* [SUPPLIED DATA]

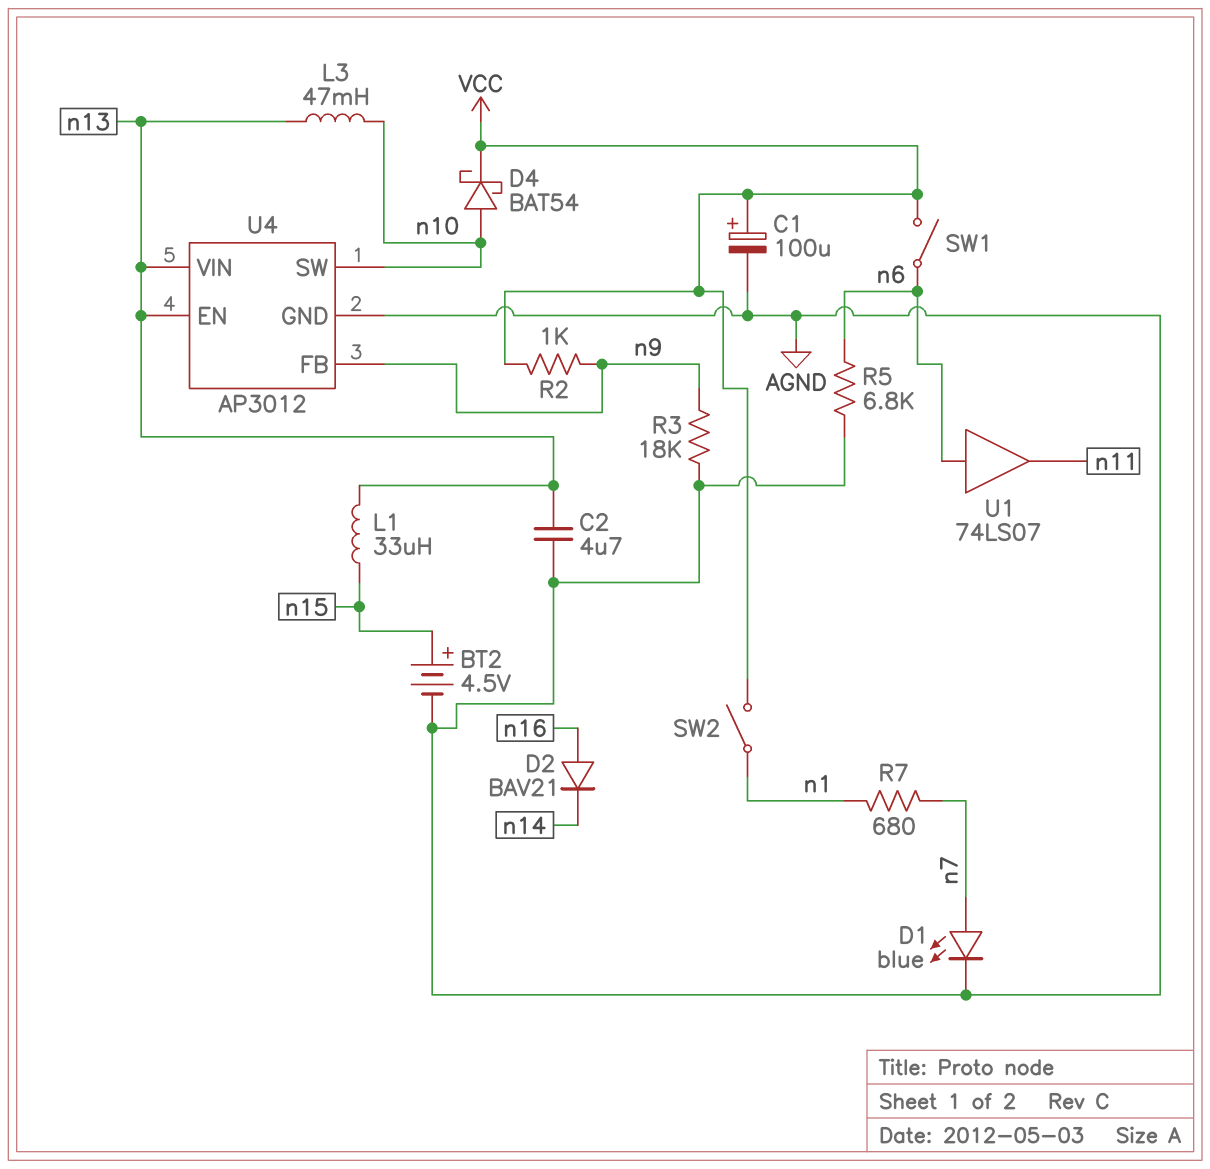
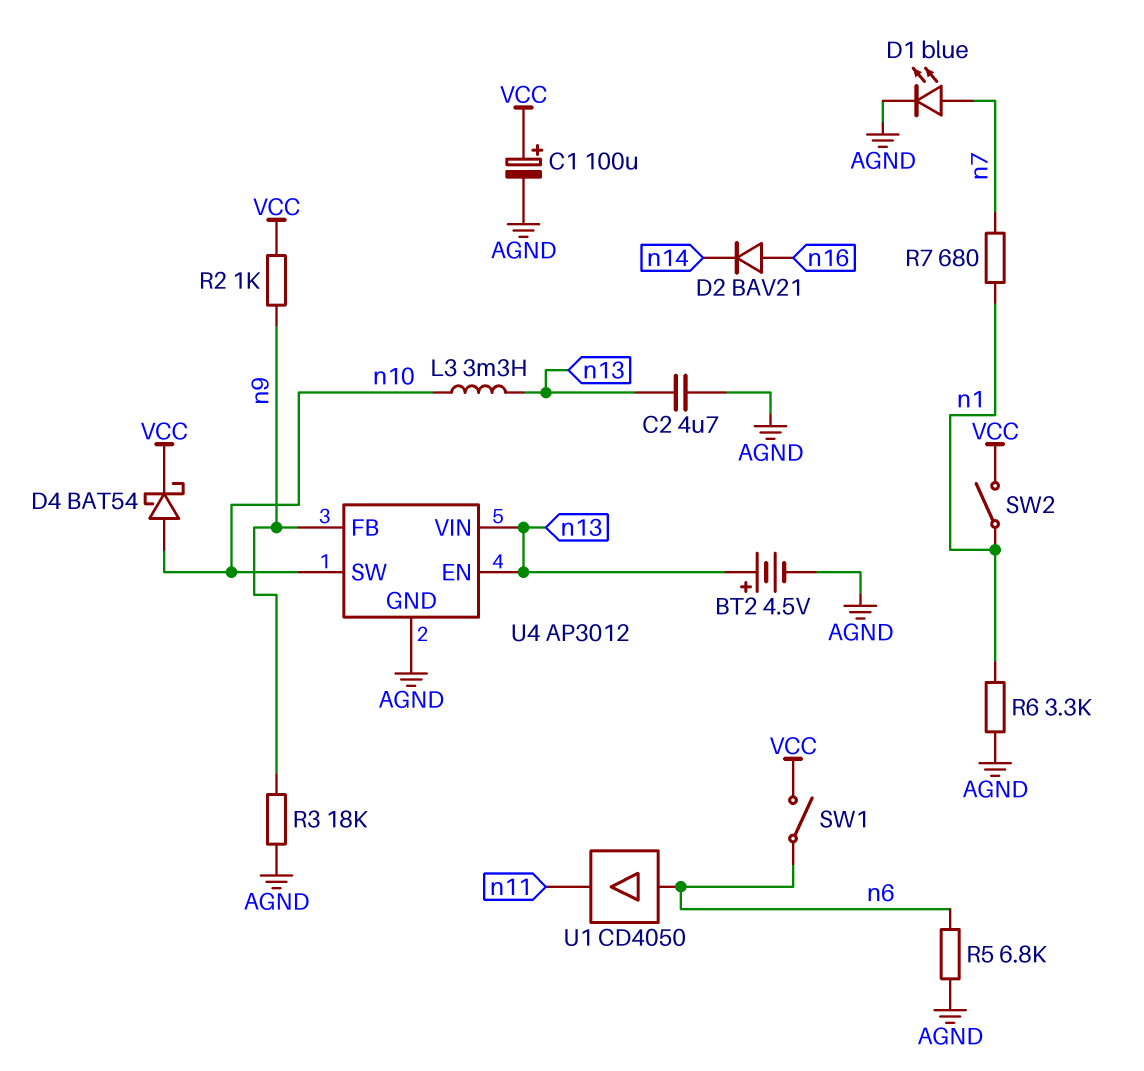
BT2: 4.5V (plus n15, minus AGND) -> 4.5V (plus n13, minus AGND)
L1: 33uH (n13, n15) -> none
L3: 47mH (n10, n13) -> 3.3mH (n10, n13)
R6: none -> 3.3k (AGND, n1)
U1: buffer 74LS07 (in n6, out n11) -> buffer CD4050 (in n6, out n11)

* [TRY IT] Find "R6: none -> 3.3k (AGND, n1)" in the material above; set down exactly the line holding it and every line after it, through the last, and no others.

* [TASK RESULT]
R6: none -> 3.3k (AGND, n1)
U1: buffer 74LS07 (in n6, out n11) -> buffer CD4050 (in n6, out n11)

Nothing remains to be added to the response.